*Task details*: Without pictures, repeat exactly the lines from the one containing "(293, 98) = (168, 175): yellow" through the end of the entries.

*Records for this task*:
--

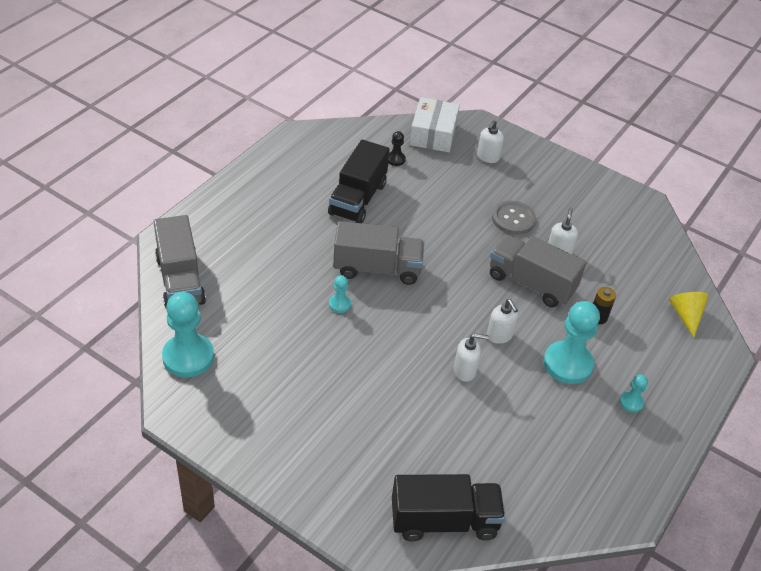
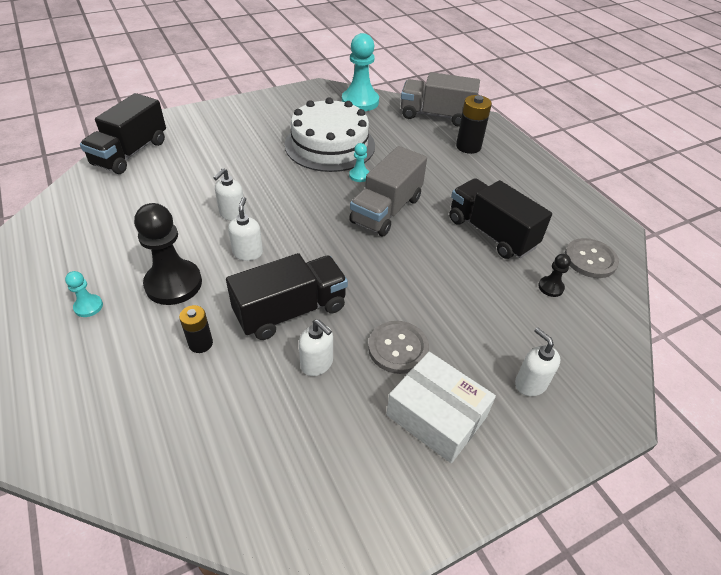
camera: 120 degrees right, 0 degrees up
(231, 240) = (468, 146): none -> black battery
(302, 347) = (330, 145): none -> white cake
(348, 144) = (590, 259): none -> grey button
(433, 134) = (596, 345): white box -> white box (436, 415)
(499, 335) = (248, 253): white soap dispenser -> white soap dispenser turned 90 degrees clockwise
(531, 283) = (290, 311): grey truck -> black truck
(568, 364) = (173, 284): turquoise pawn -> black pawn
(686, 315) = (122, 442): yellow cone -> none

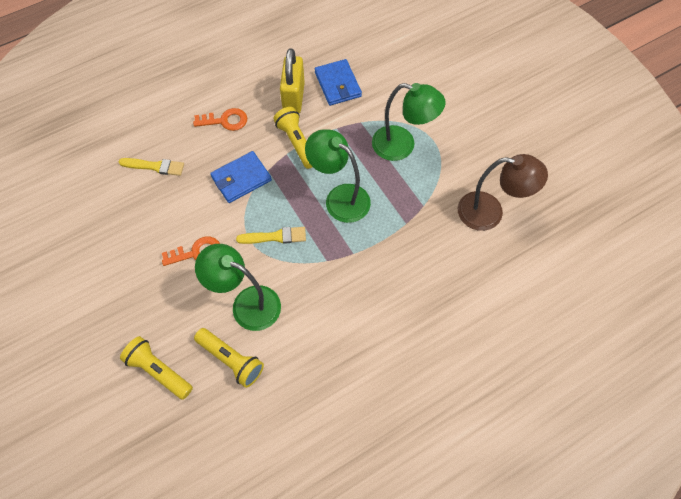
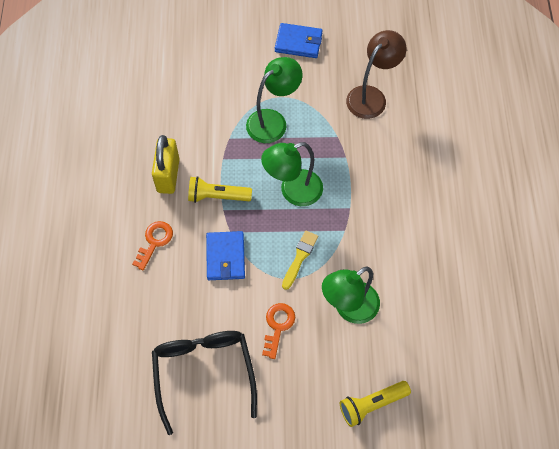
camera: 60 degrees left, 0 degrees up
(124, 218) = (204, 372): none -> black glasses
(155, 166) = (165, 323): yellow brush -> none
(231, 360) = (392, 343): yellow flashlight -> none
(293, 98) = (168, 175): yellow padlock -> yellow padlock turned 60 degrees clockwise
(337, 84) = (178, 135): blue wallet -> blue wallet (298, 42)

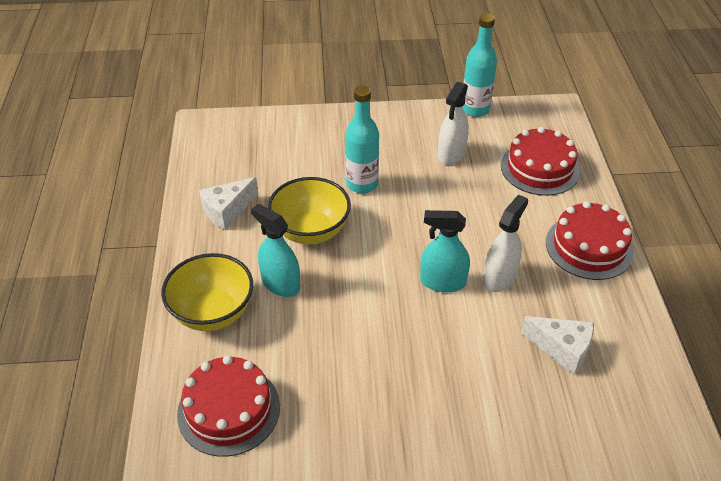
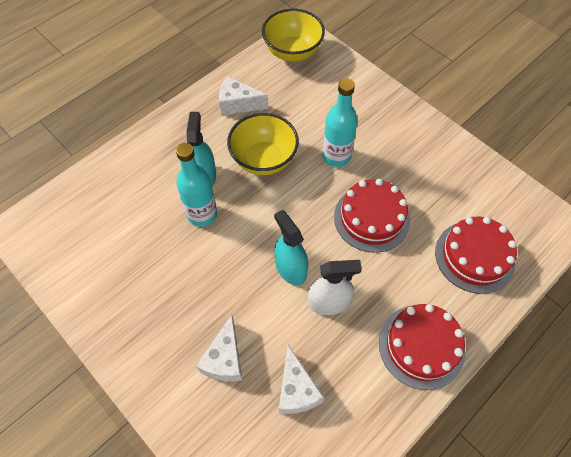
camera: 50 degrees right, 15 degrees up
(213, 313) = (151, 160): yellow bowl -> yellow bowl (292, 52)
(229, 410) = (87, 223): red cake -> red cake (371, 218)
(451, 154) = (425, 188): white spray bottle -> none
(475, 109) = (493, 169): turquoise bottle -> turquoise bottle (202, 214)
(490, 382) = (225, 359): none -> white cheese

--

*Written reply*:
(293, 98) = (168, 175): yellow padlock -> yellow padlock turned 60 degrees clockwise
(337, 84) = (178, 135): blue wallet -> blue wallet (298, 42)

camera: 50 degrees right, 15 degrees up
(213, 313) = (151, 160): yellow bowl -> yellow bowl (292, 52)
(229, 410) = (87, 223): red cake -> red cake (371, 218)
(451, 154) = (425, 188): white spray bottle -> none
(475, 109) = (493, 169): turquoise bottle -> turquoise bottle (202, 214)
(490, 382) = (225, 359): none -> white cheese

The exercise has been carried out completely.